Your answer must be an exact copy of the data below, minus any pictures.

Dataset excerpts:
[Start of Attachment]

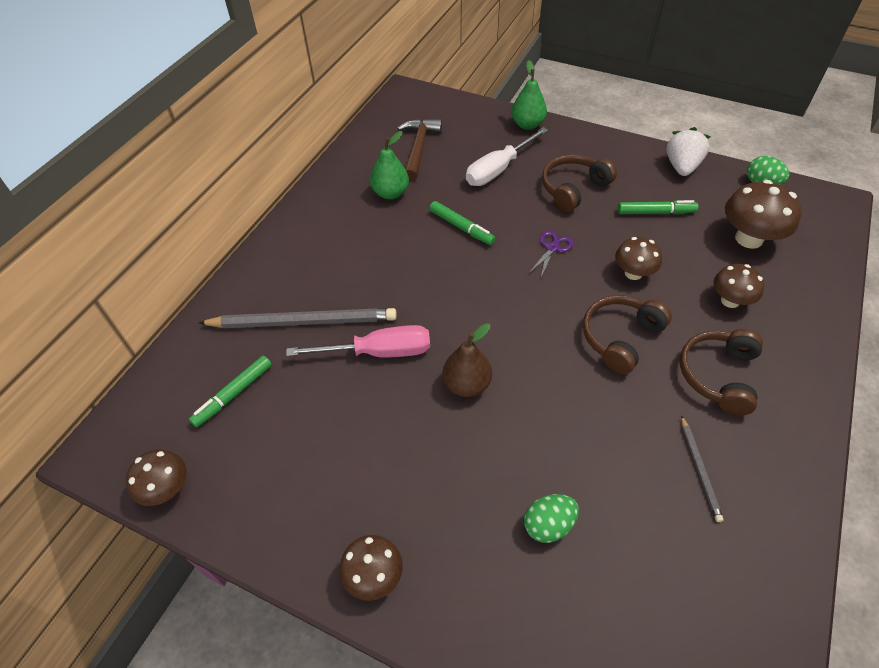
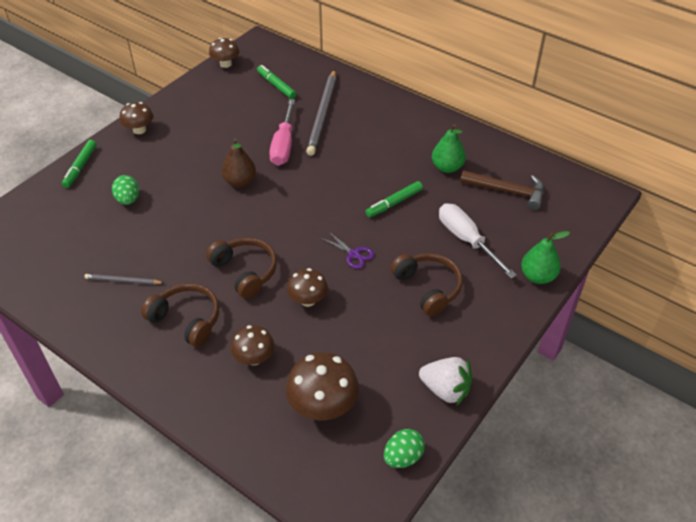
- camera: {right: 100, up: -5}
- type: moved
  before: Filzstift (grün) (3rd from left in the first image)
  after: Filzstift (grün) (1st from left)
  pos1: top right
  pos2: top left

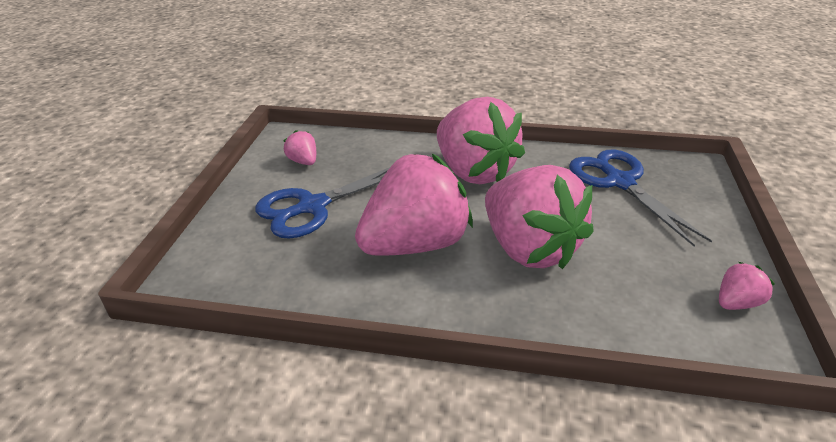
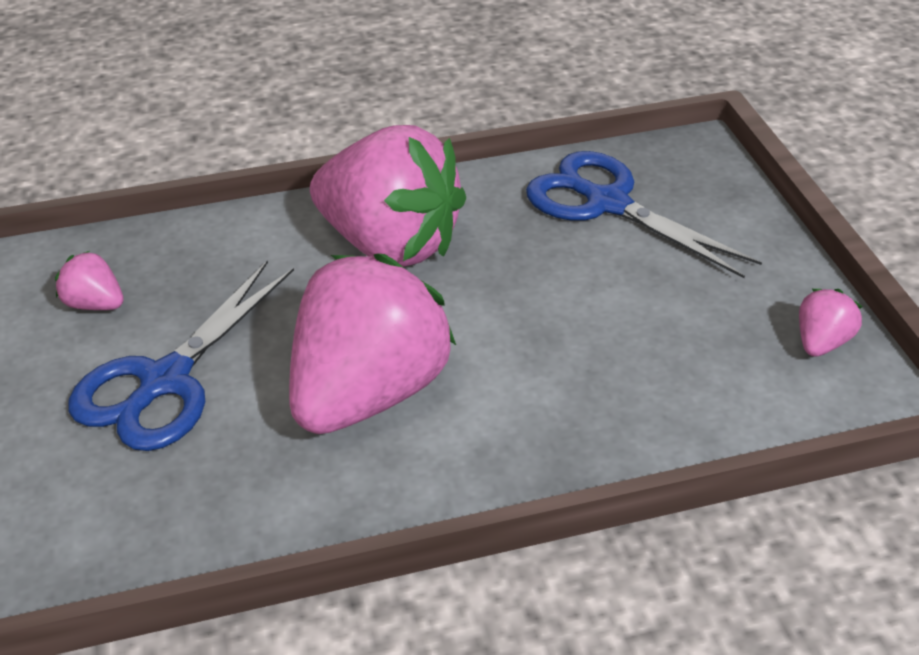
- camera: {right: -25, up: 5}
- type: removed
  before: Erdbeere (rosa) (4th from left)
  pos1: centre

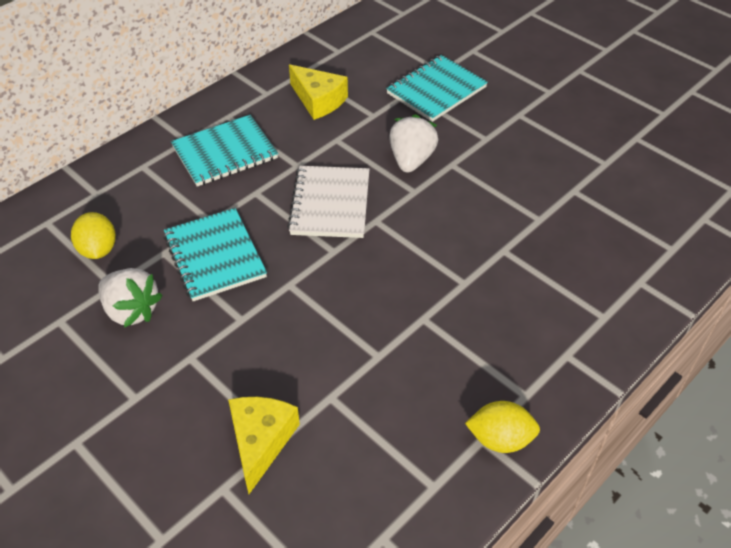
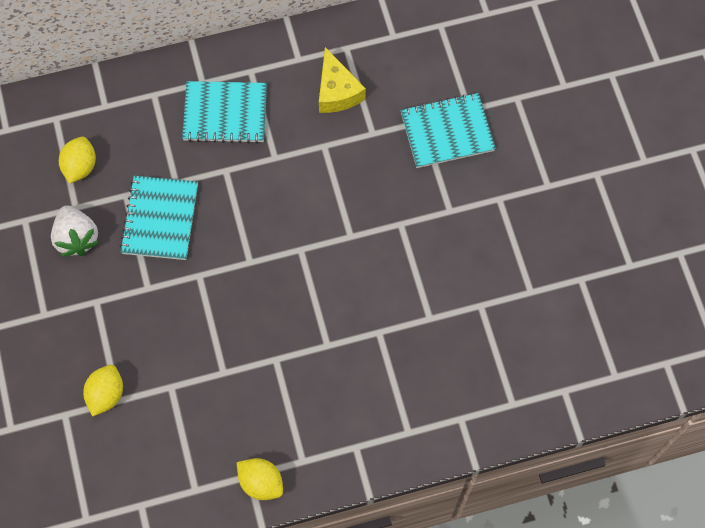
- camera: {right: 30, up: 20}
- type: removed
  before: Notizbuch (weiß)
  pos1: centre
- type: removed
  before: Erdbeere (weiß) (2nd from left)
  pos1: top centre
- type: replaced
  before: Käse (gelb) (1st from left)
  after: Zitrone (gelb) (2nd from left)
  pos1: bottom centre
  pos2: bottom left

[End of Attachment]

> [THE ANSWER]
- camera: {right: 100, up: -5}
- type: moved
  before: Filzstift (grün) (3rd from left in the first image)
  after: Filzstift (grün) (1st from left)
  pos1: top right
  pos2: top left

- camera: {right: -25, up: 5}
- type: removed
  before: Erdbeere (rosa) (4th from left)
  pos1: centre

- camera: {right: 30, up: 20}
- type: removed
  before: Notizbuch (weiß)
  pos1: centre
- type: removed
  before: Erdbeere (weiß) (2nd from left)
  pos1: top centre
- type: replaced
  before: Käse (gelb) (1st from left)
  after: Zitrone (gelb) (2nd from left)
  pos1: bottom centre
  pos2: bottom left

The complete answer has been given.